- Opening Delimiter -
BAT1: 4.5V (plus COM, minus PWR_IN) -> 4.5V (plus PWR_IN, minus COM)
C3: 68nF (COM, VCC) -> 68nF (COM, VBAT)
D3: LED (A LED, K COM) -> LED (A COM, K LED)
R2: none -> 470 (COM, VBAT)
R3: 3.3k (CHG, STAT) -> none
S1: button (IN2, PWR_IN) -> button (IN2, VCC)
- Closing Delimiter -
- Opening Delimiter -
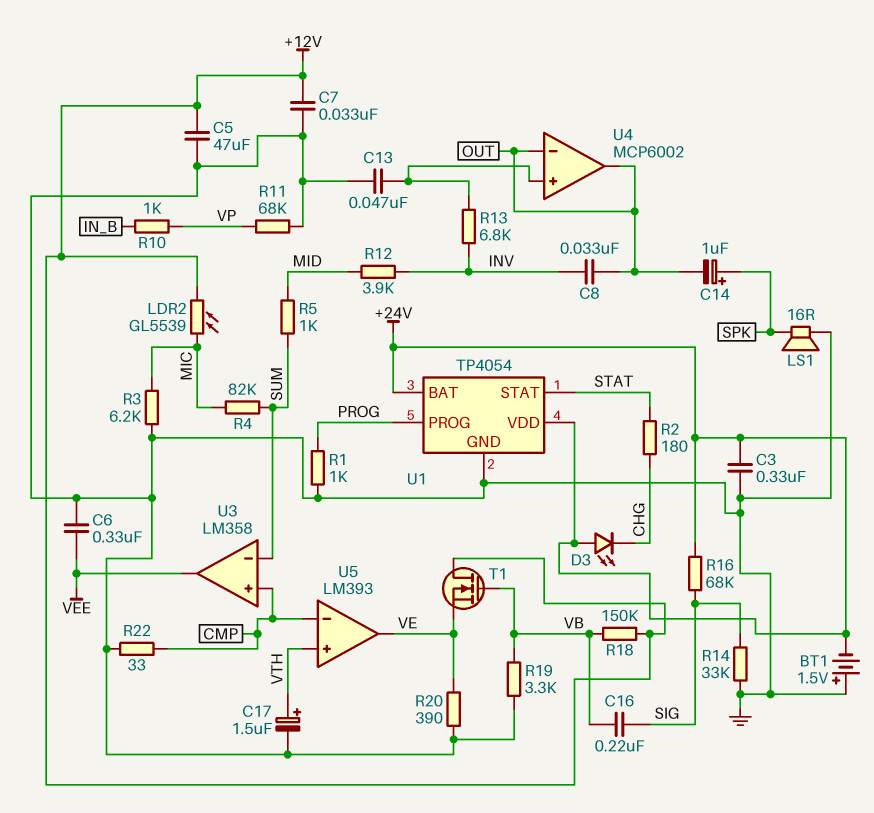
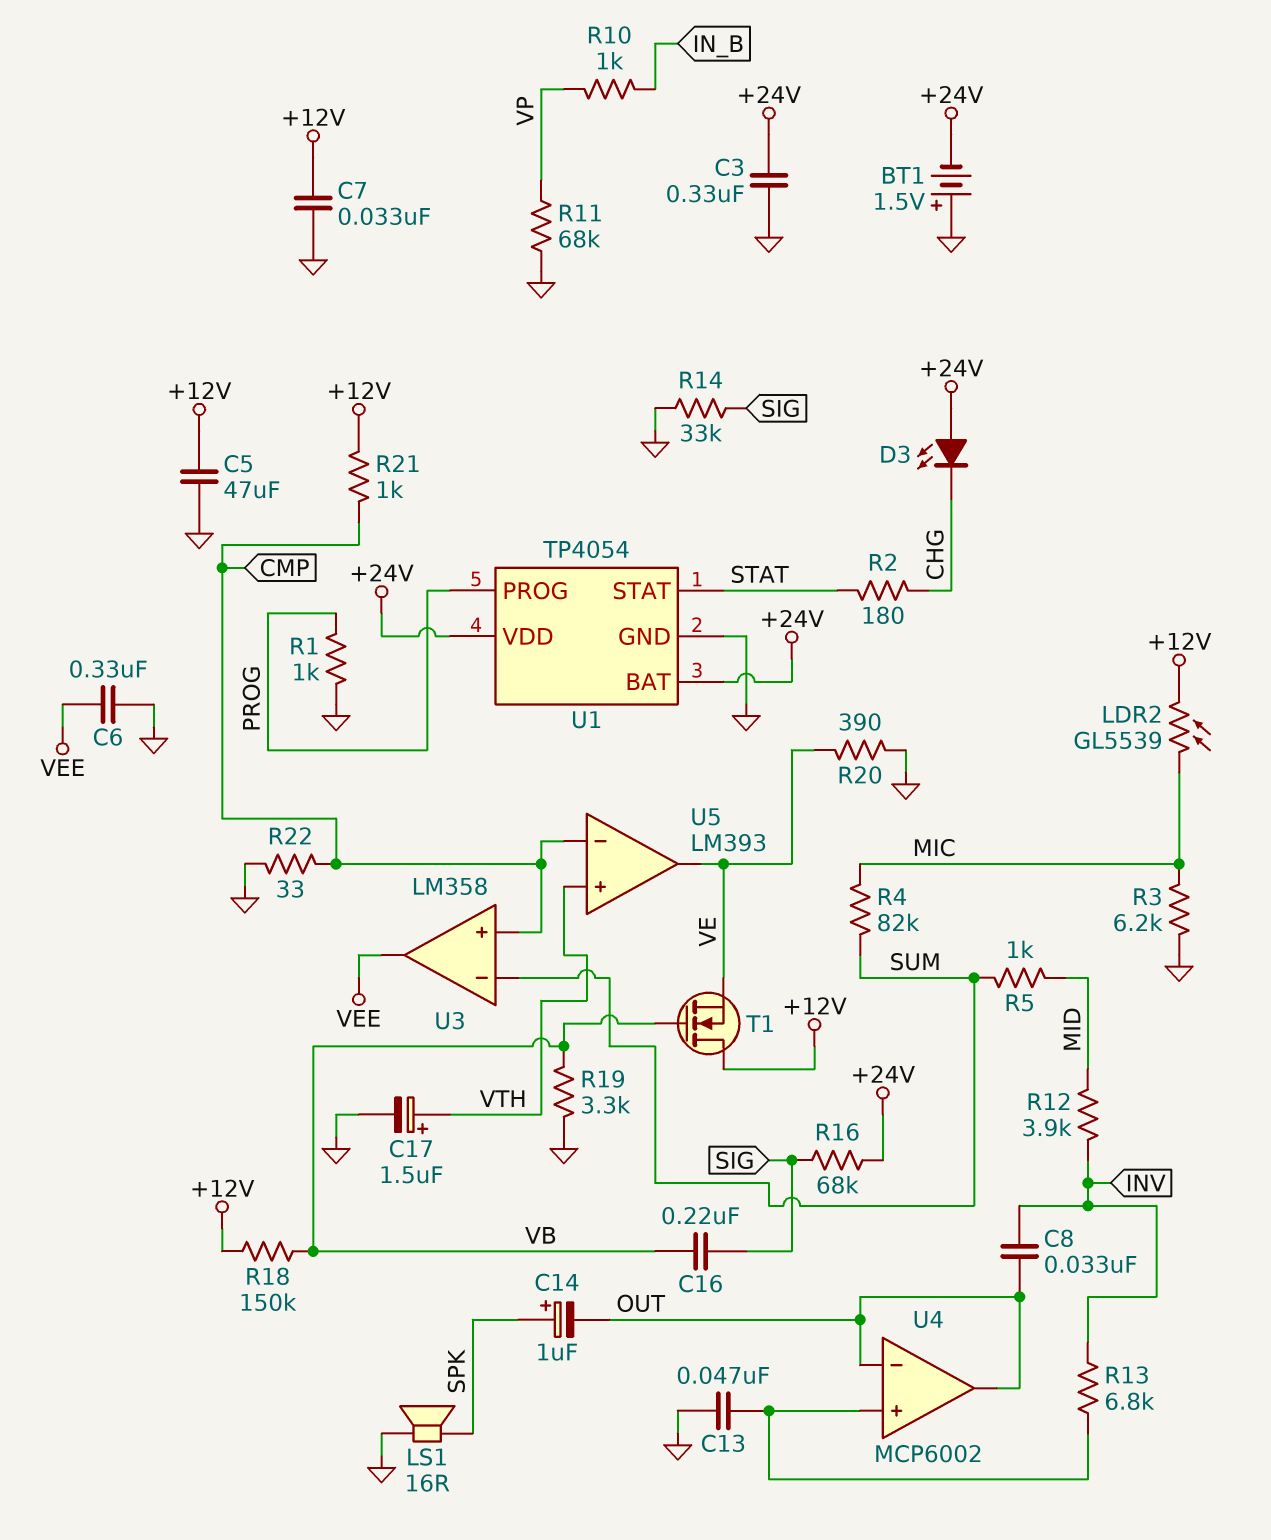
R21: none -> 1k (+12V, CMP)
- Closing Delimiter -
- Opening Delimiter -
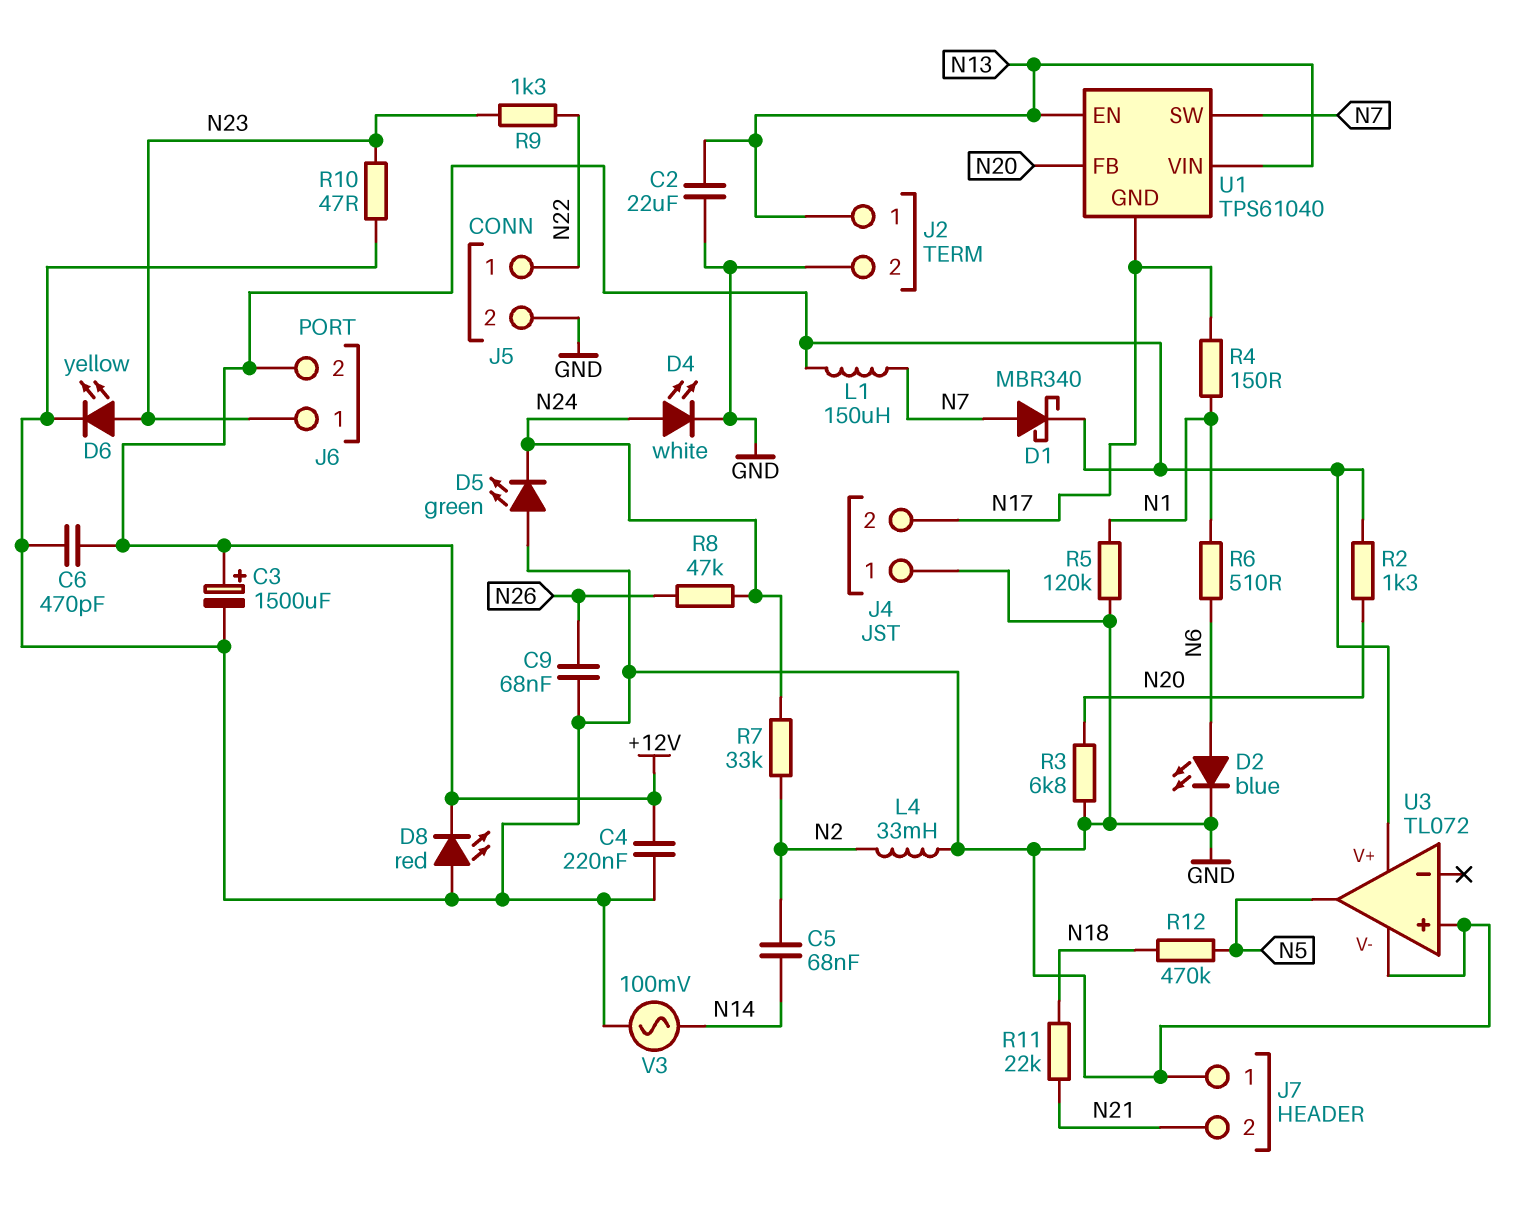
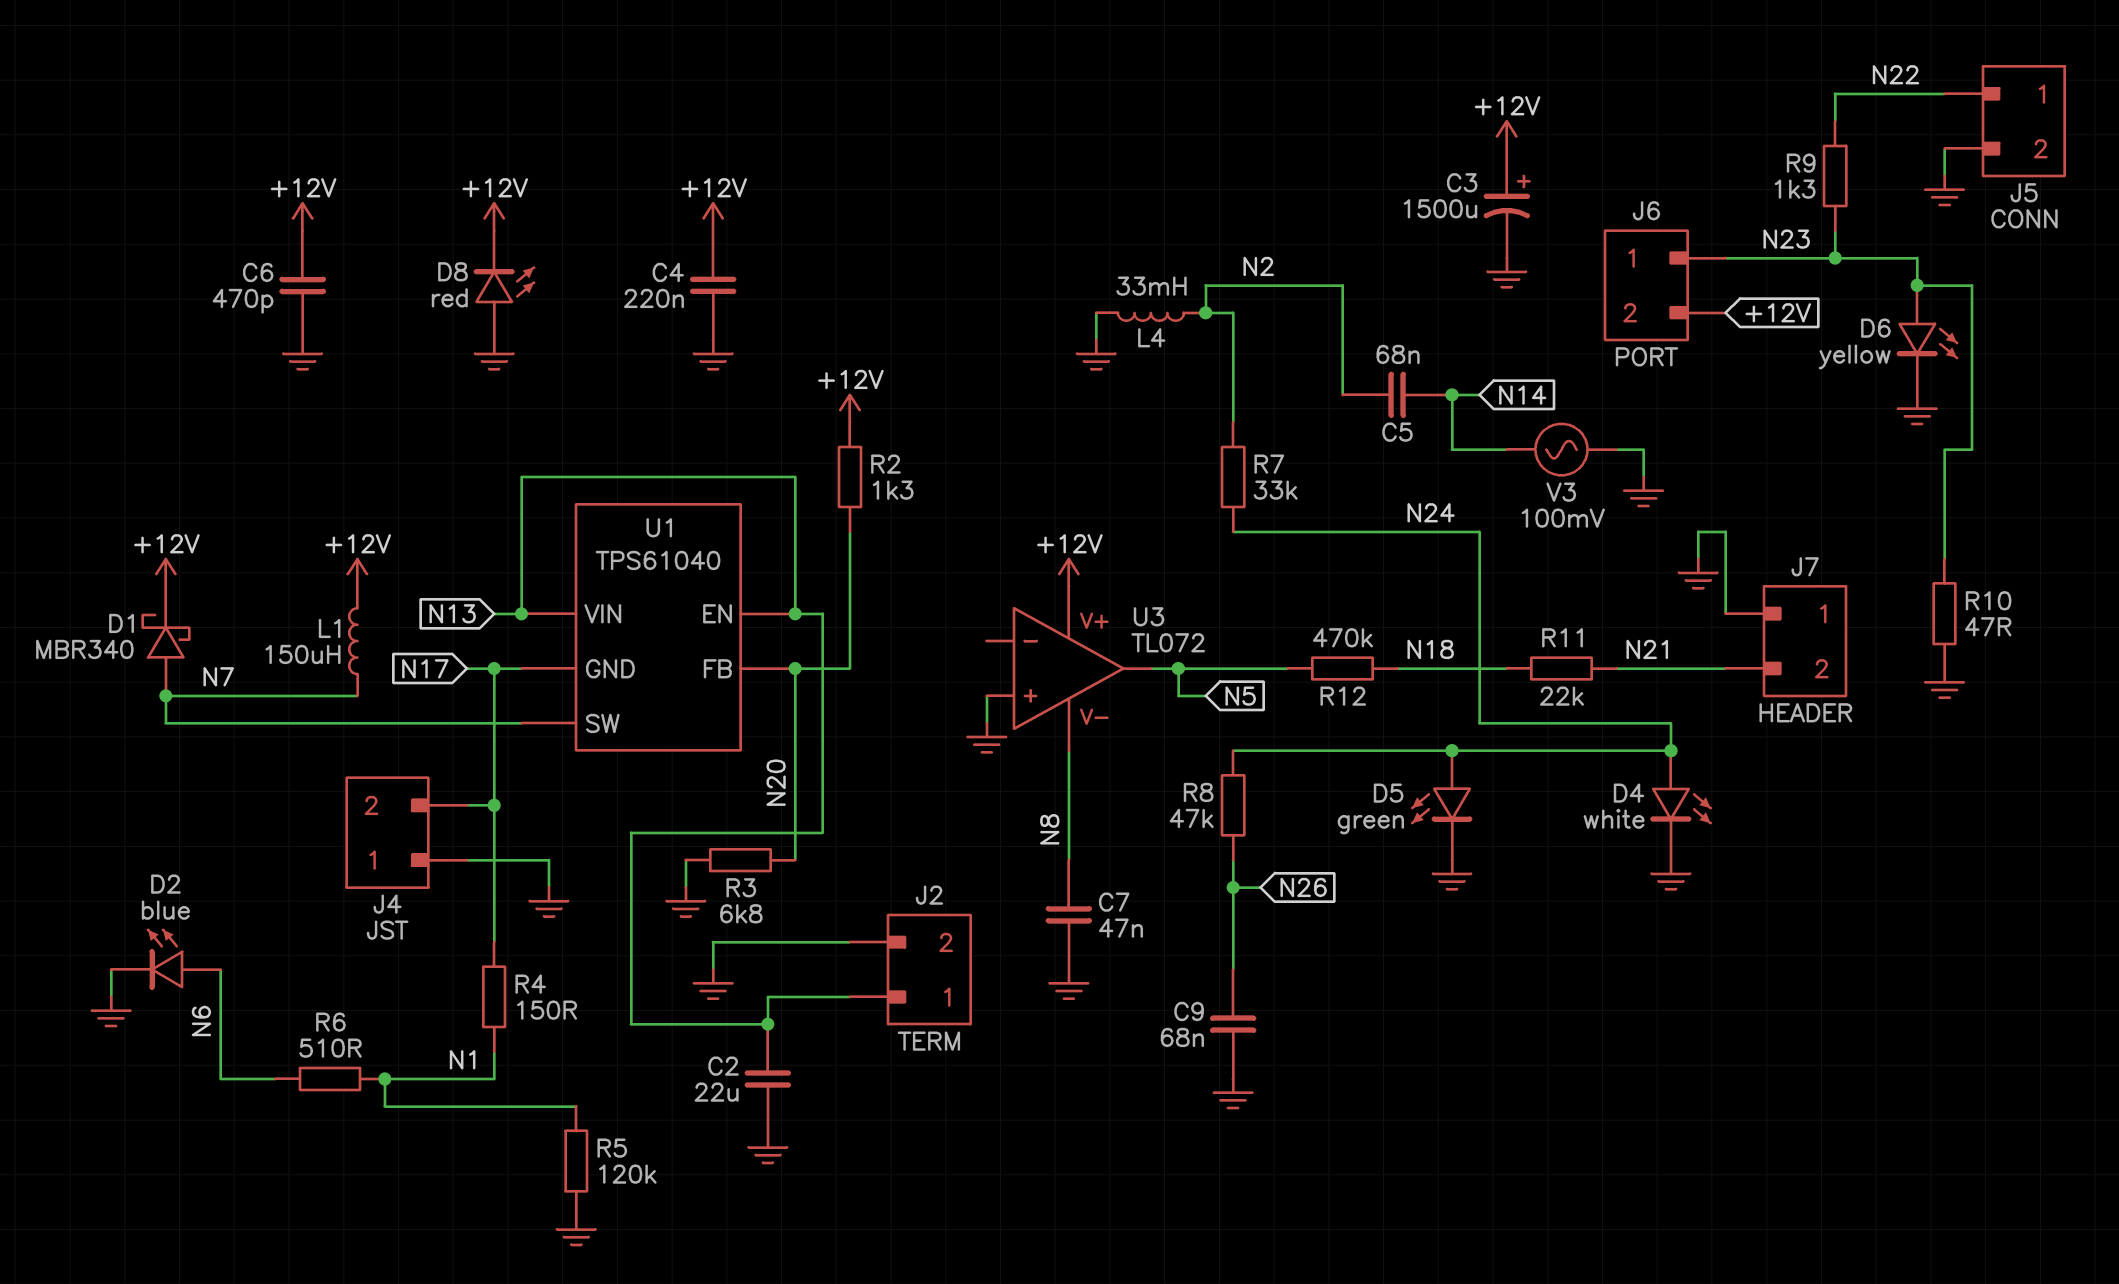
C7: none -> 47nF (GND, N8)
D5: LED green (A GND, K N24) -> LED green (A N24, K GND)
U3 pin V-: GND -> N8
- Closing Delimiter -
__Assigned task__: Taking the lines above, repeat exactly those from the line that contains "BAT1: 4.5V (plus" through the line that contains "S1: button (IN2, PWR_IN) -> button (IN2, VCC)", and both of those lines as well. Include nothing else.

__Reply to the exercise__:
BAT1: 4.5V (plus COM, minus PWR_IN) -> 4.5V (plus PWR_IN, minus COM)
C3: 68nF (COM, VCC) -> 68nF (COM, VBAT)
D3: LED (A LED, K COM) -> LED (A COM, K LED)
R2: none -> 470 (COM, VBAT)
R3: 3.3k (CHG, STAT) -> none
S1: button (IN2, PWR_IN) -> button (IN2, VCC)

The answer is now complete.